Problem to solve
Please return each of the entries exactly, minus their pictures.

---

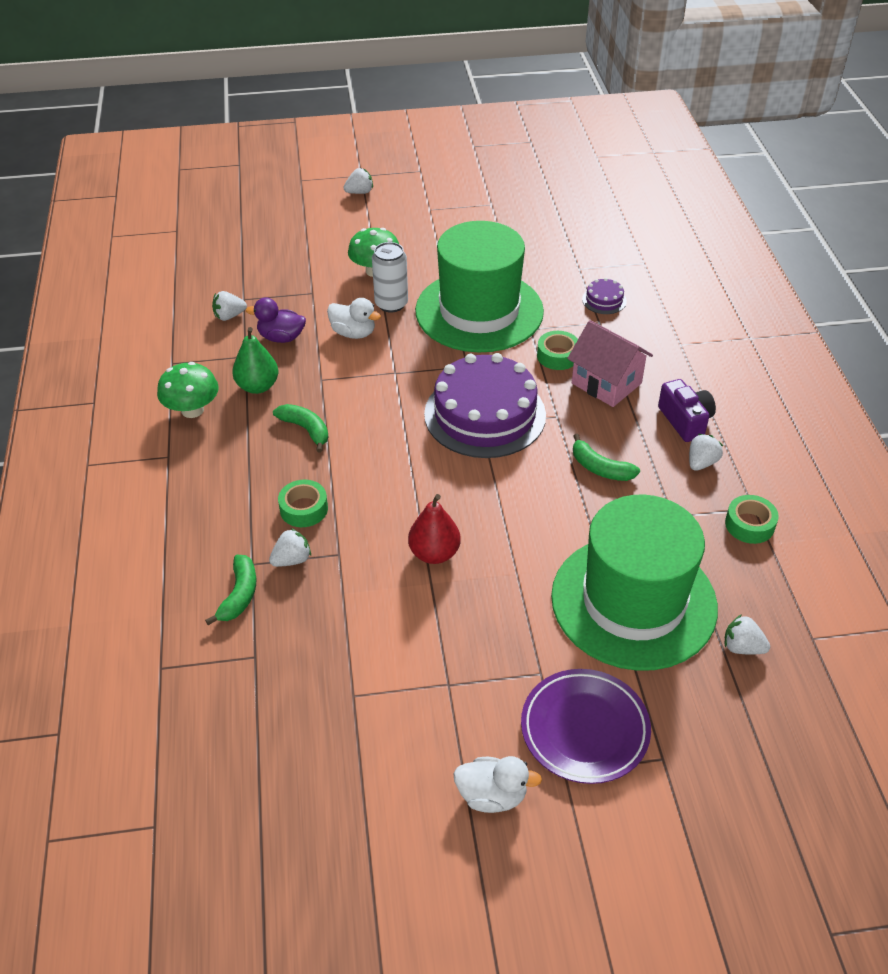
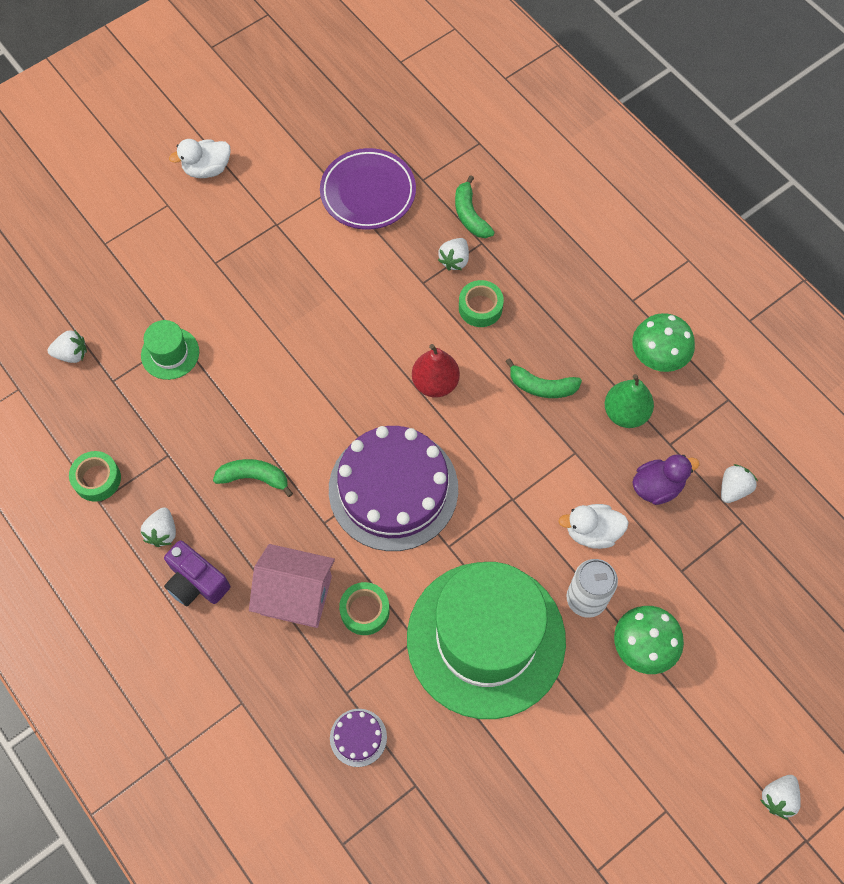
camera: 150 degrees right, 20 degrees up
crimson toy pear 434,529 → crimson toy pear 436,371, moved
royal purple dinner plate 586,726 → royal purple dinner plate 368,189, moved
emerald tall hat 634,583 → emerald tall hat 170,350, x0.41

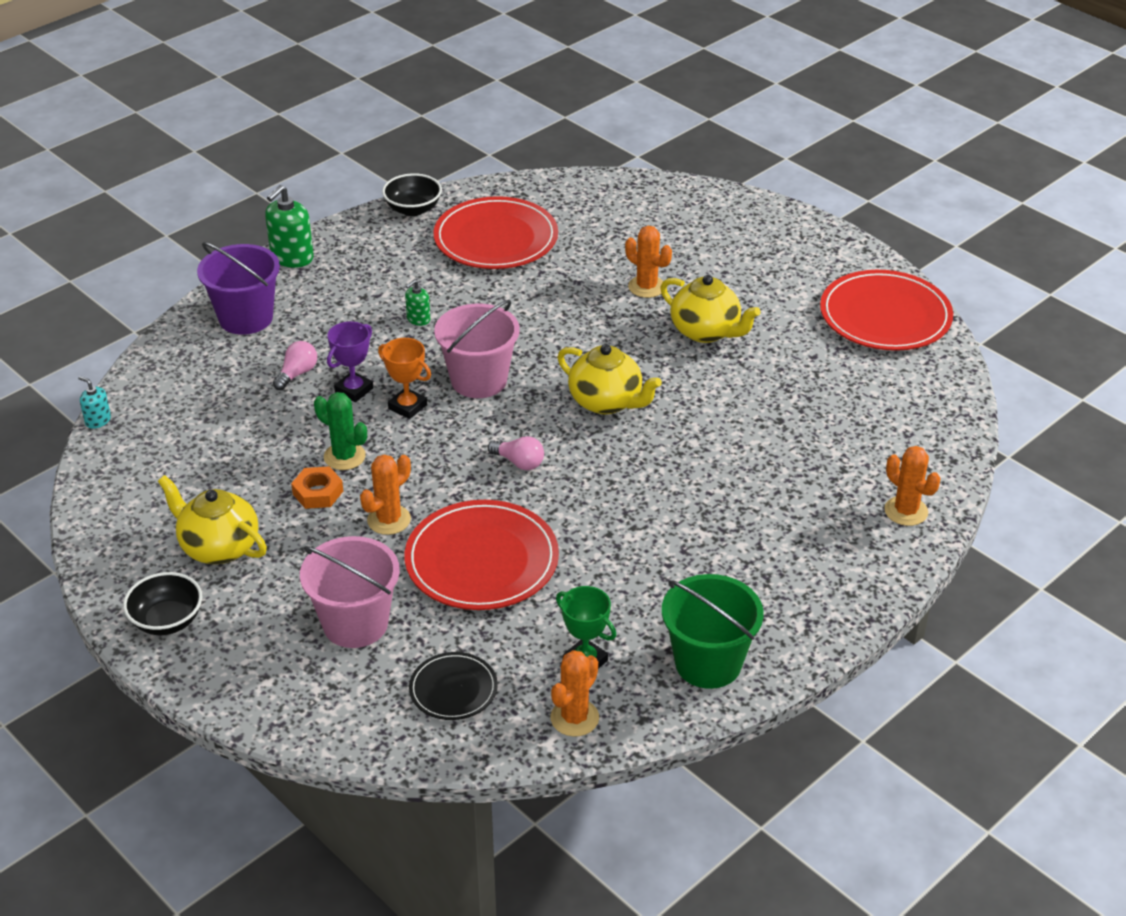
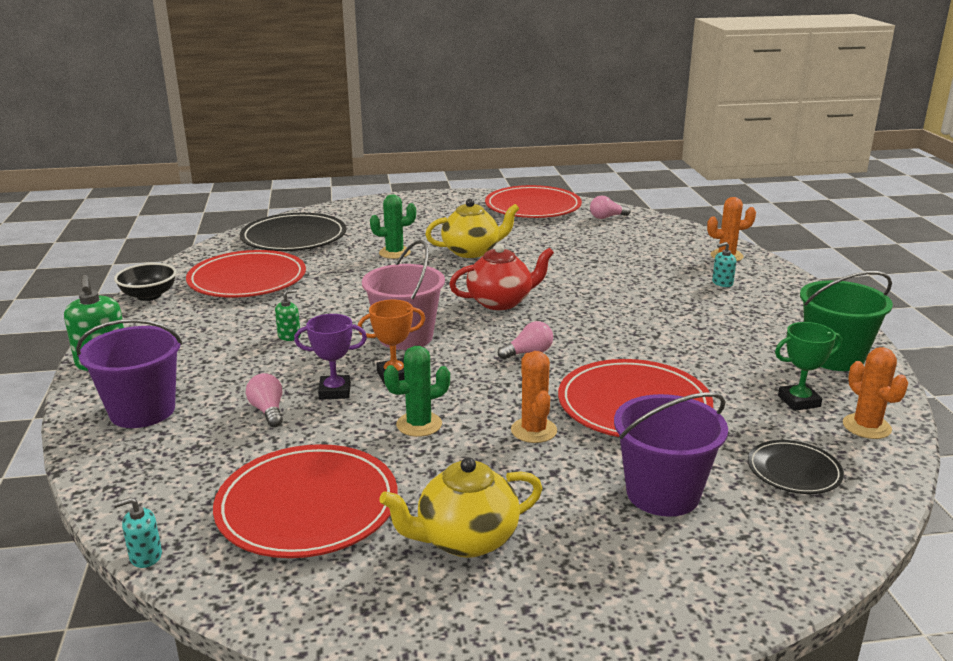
camera: 55 degrees left, 15 degrees down
ebony serving bowl 162,603 → -
orange-coloured hex nut 317,487 → -
rose-pink bucket 350,592 → royal purple bucket 671,454
royal purple prize cup 350,361 → royal purple prize cup 330,357, 75 degrees counterclockwise
emerald pump bottle 417,303 → emerald pump bottle 288,315, 120 degrees counterclockwise
yellow teapot 609,379 → crimson teapot 501,276
orange-coloured prickly plant 648,262 → emerald prickly plant 393,226
- → crimson dinner plate 305,501
- → ebony dinner plate 293,232
- → rose-pink light bulb 610,207
- → teal pump bottle 724,264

---

Written reply
camera: 150 degrees right, 20 degrees up
crimson toy pear 434,529 → crimson toy pear 436,371, moved
royal purple dinner plate 586,726 → royal purple dinner plate 368,189, moved
emerald tall hat 634,583 → emerald tall hat 170,350, x0.41

camera: 55 degrees left, 15 degrees down
ebony serving bowl 162,603 → -
orange-coloured hex nut 317,487 → -
rose-pink bucket 350,592 → royal purple bucket 671,454
royal purple prize cup 350,361 → royal purple prize cup 330,357, 75 degrees counterclockwise
emerald pump bottle 417,303 → emerald pump bottle 288,315, 120 degrees counterclockwise
yellow teapot 609,379 → crimson teapot 501,276
orange-coloured prickly plant 648,262 → emerald prickly plant 393,226
- → crimson dinner plate 305,501
- → ebony dinner plate 293,232
- → rose-pink light bulb 610,207
- → teal pump bottle 724,264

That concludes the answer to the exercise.